◆ YOUR ASSIGNMENT ◆
Filter this material down to the lines that contain the string "lime", and return those lines.

◆ DATA SHOWN ◆
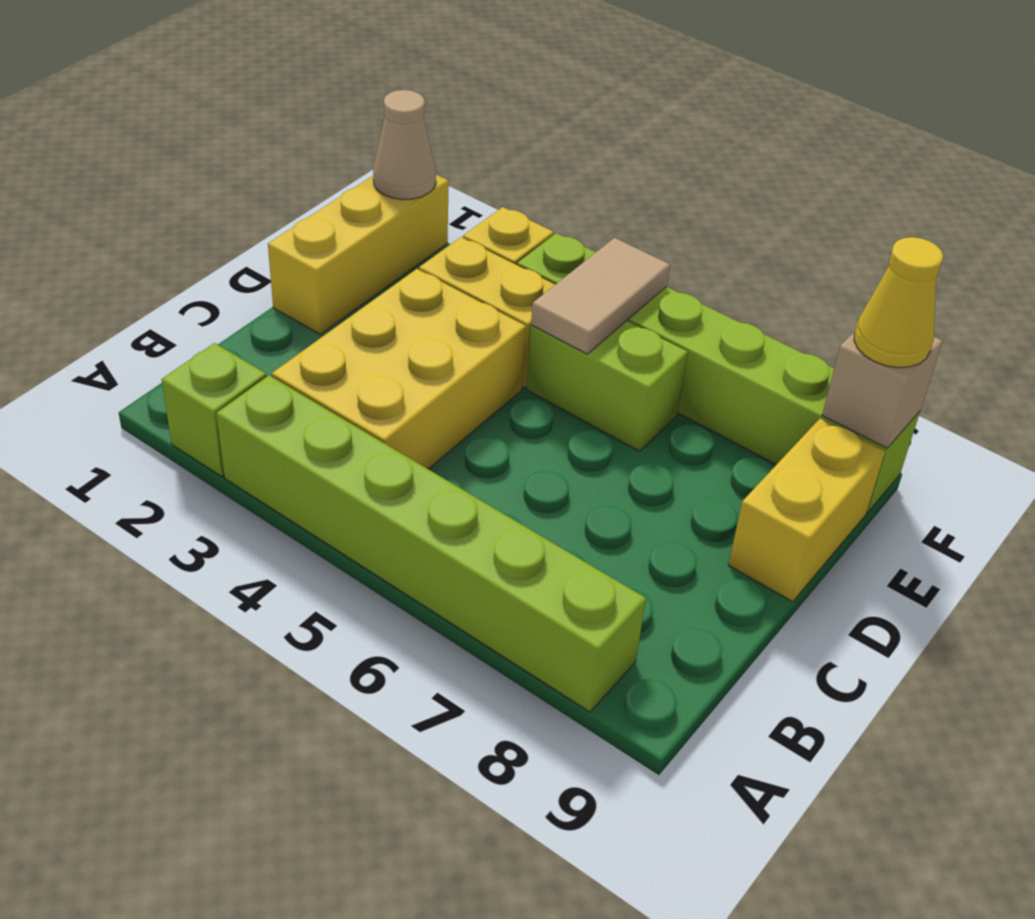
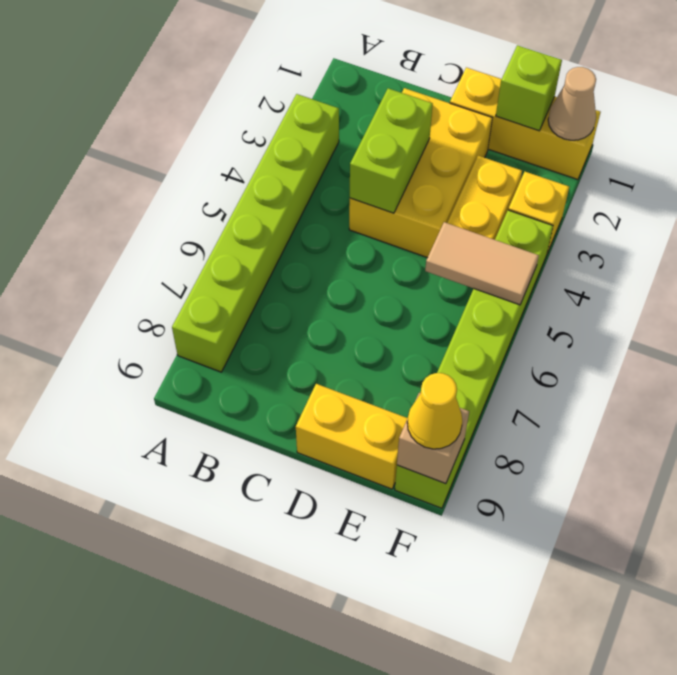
lime brick A2 level 1 -> lime brick E1 level 2
yellow brick B3:D4 level 1 -> yellow brick C2:D4 level 1
lime brick E5:E6 level 1 -> lime brick C3:C4 level 2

◆ TASK OUTPUT ◆
lime brick A2 level 1 -> lime brick E1 level 2
lime brick E5:E6 level 1 -> lime brick C3:C4 level 2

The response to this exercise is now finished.